:: Data below ::
────────────────
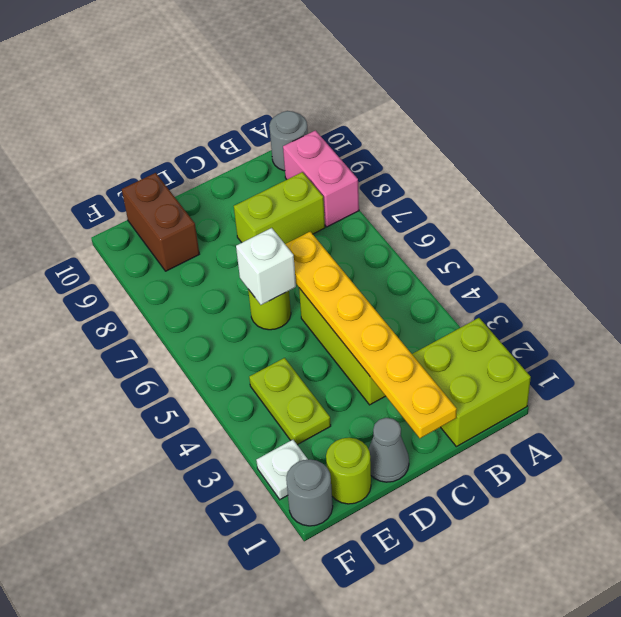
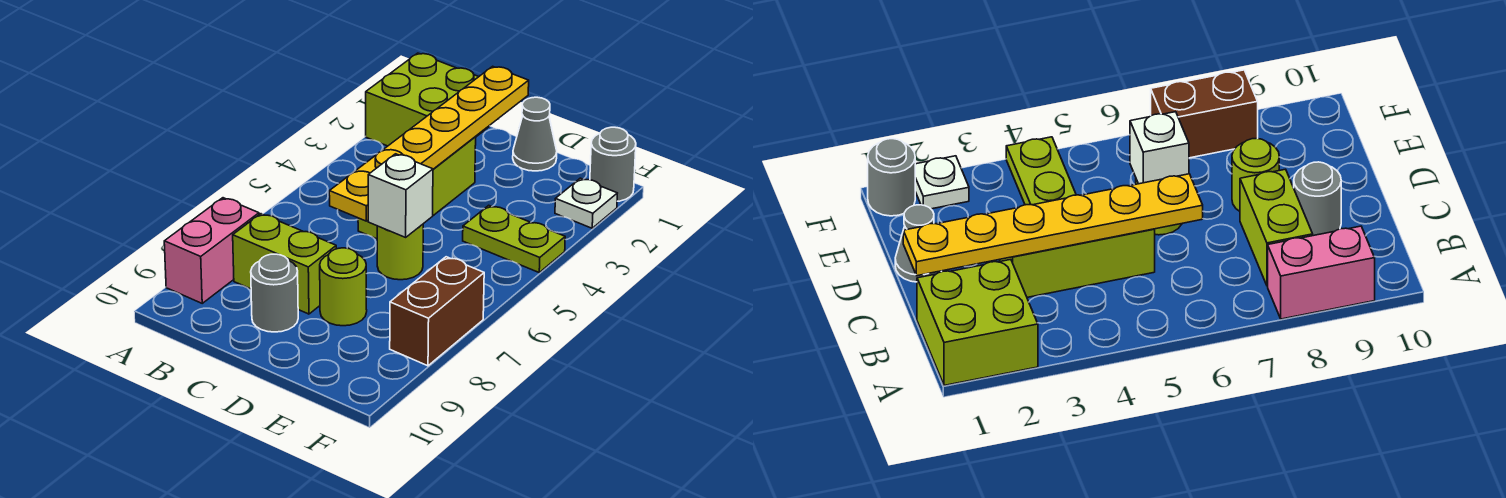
grey round brick A10 level 1 -> grey round brick C9 level 1
lime round brick E1 level 1 -> lime round brick D8 level 1
lime plate E3:E4 level 1 -> lime plate E4:F4 level 1
brown brick E9:E10 level 1 -> brown brick F7:F8 level 1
────────────────
Give again only the lines starting at the one that contains "lime round brick E1" and running to the end of the data.

lime round brick E1 level 1 -> lime round brick D8 level 1
lime plate E3:E4 level 1 -> lime plate E4:F4 level 1
brown brick E9:E10 level 1 -> brown brick F7:F8 level 1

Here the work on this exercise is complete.